* **Data shown**:
☆ ☆ ☆
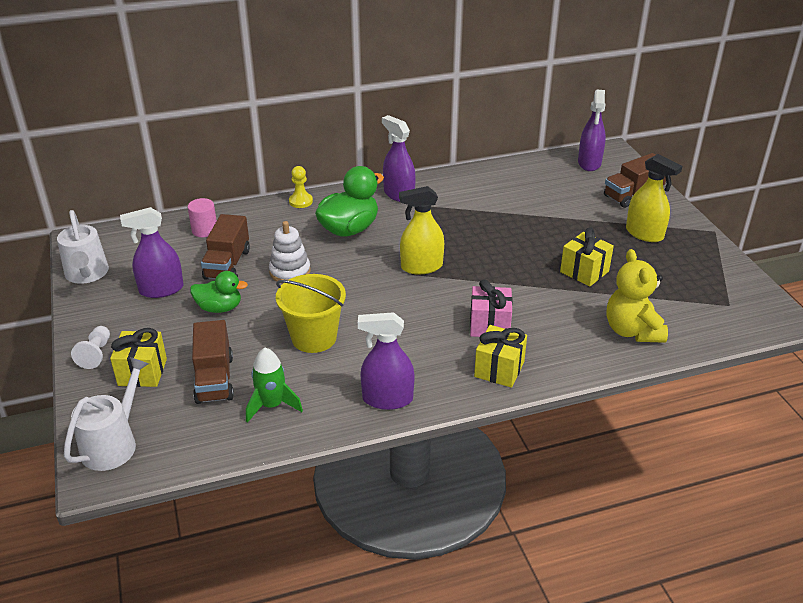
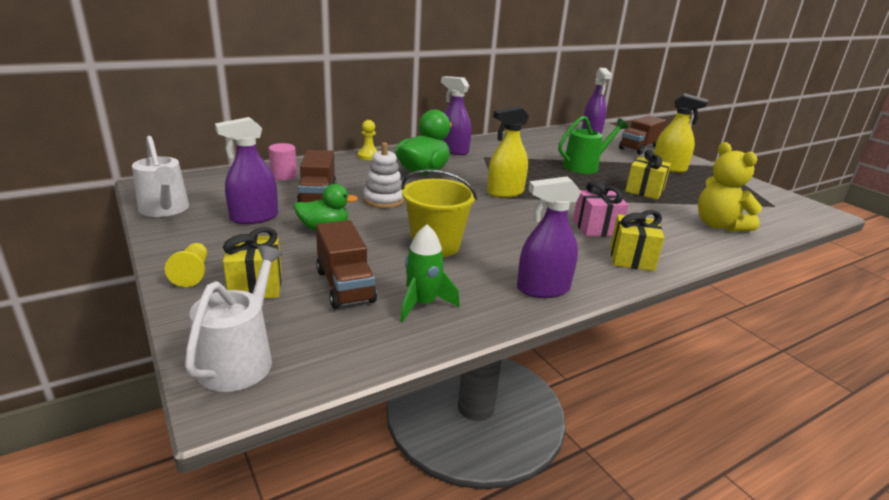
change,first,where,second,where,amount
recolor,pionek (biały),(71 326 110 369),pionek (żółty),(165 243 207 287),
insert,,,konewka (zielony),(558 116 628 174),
☆ ☆ ☆
* **Activity**:
Reproduce the listing from the "recolor,pionek (biały),(71 326" line onward, verbatim.

* **Result**:
recolor,pionek (biały),(71 326 110 369),pionek (żółty),(165 243 207 287),
insert,,,konewka (zielony),(558 116 628 174),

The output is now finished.